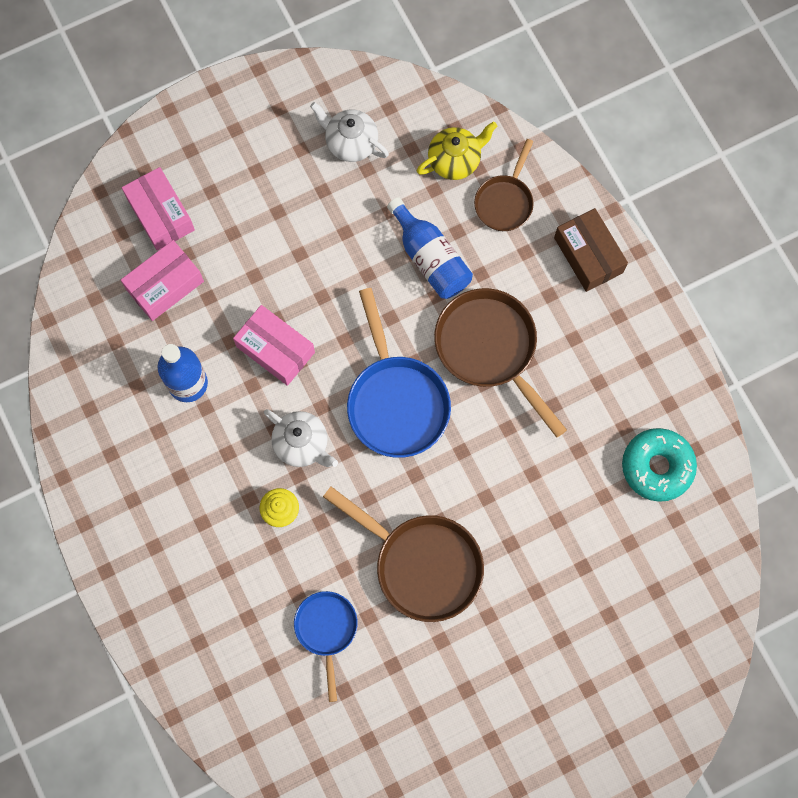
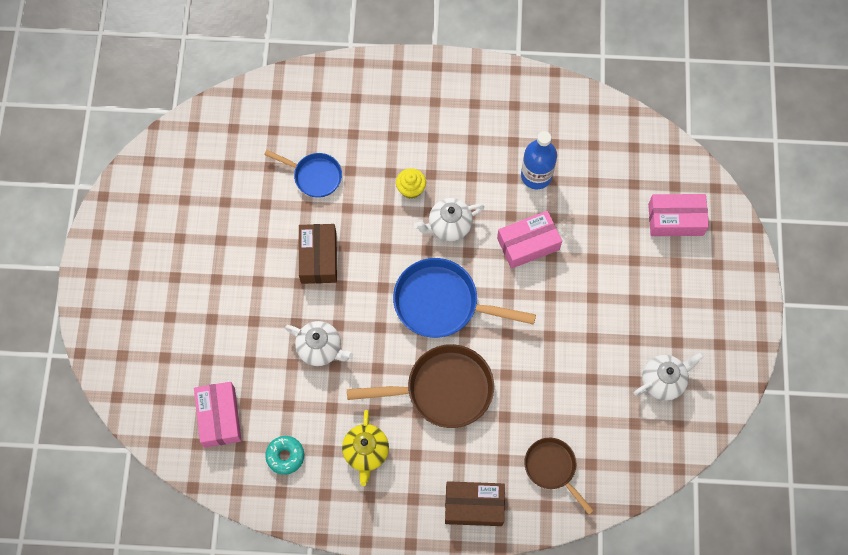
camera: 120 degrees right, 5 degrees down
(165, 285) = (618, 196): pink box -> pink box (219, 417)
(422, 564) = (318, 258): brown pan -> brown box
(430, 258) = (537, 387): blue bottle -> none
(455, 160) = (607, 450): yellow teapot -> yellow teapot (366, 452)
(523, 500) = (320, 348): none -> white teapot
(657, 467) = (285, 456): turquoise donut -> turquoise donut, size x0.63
= = = = =
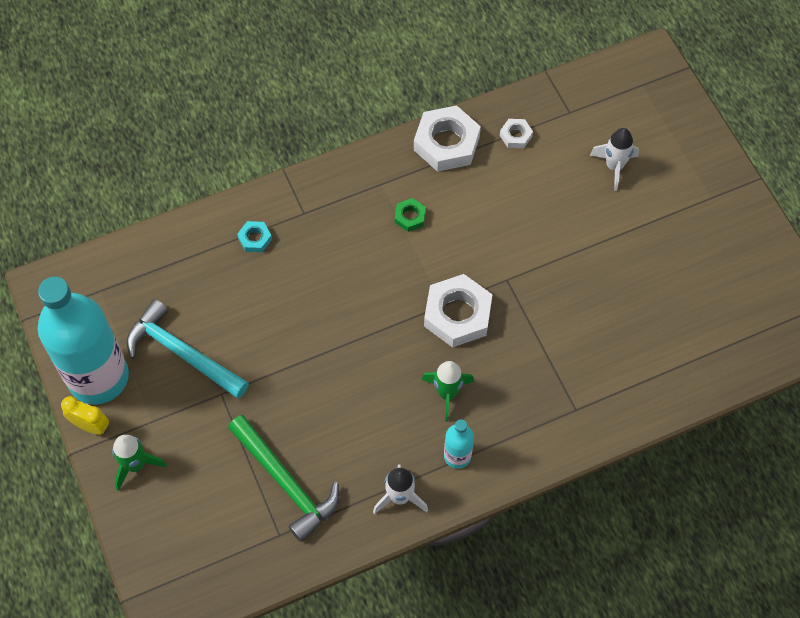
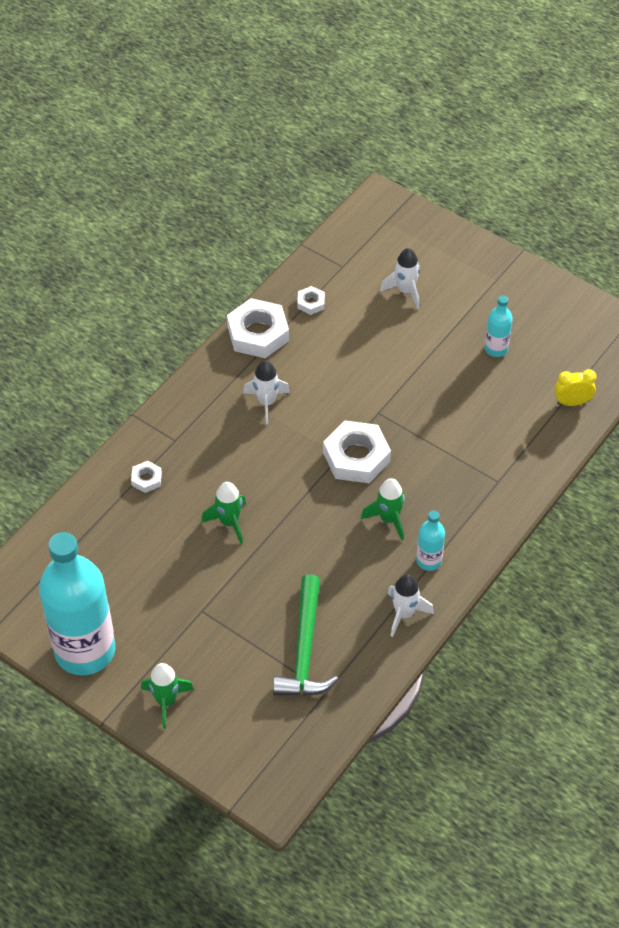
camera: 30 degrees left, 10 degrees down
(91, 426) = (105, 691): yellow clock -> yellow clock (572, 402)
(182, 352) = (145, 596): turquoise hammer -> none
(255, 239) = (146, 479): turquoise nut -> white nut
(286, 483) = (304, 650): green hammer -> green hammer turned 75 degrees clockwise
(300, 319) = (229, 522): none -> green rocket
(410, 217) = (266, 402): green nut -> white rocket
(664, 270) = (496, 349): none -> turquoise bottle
= = = = =
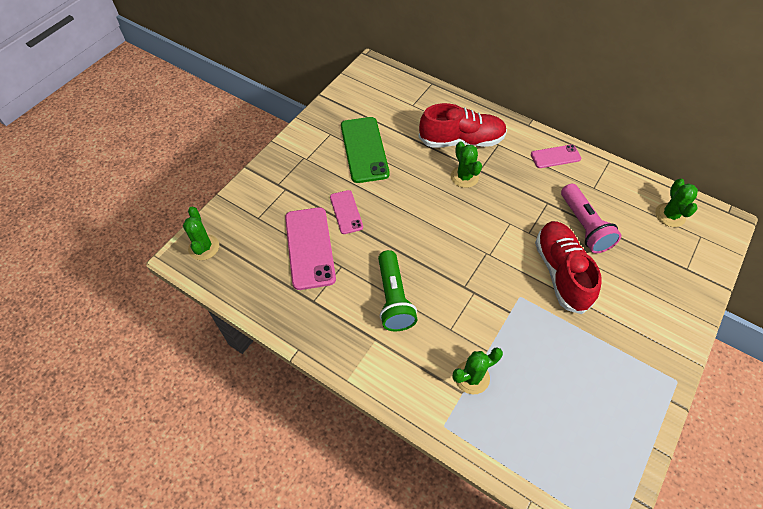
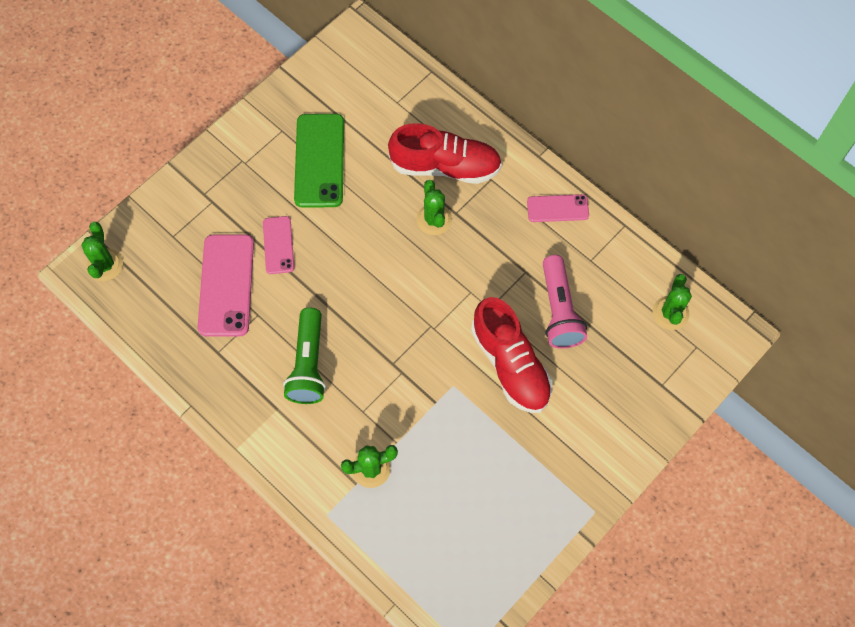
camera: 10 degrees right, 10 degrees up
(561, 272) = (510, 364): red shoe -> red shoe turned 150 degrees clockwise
= = = = =
Task instructions: Once you reach the line with "camera: 120 degrees right, 5 degrees down" in the data above, copy it and every line after it exactly, up to and including the line with "(657, 467) = (285, 456): turquoise".

Result:
camera: 120 degrees right, 5 degrees down
(165, 285) = (618, 196): pink box -> pink box (219, 417)
(422, 564) = (318, 258): brown pan -> brown box
(430, 258) = (537, 387): blue bottle -> none
(455, 160) = (607, 450): yellow teapot -> yellow teapot (366, 452)
(523, 500) = (320, 348): none -> white teapot
(657, 467) = (285, 456): turquoise donut -> turquoise donut, size x0.63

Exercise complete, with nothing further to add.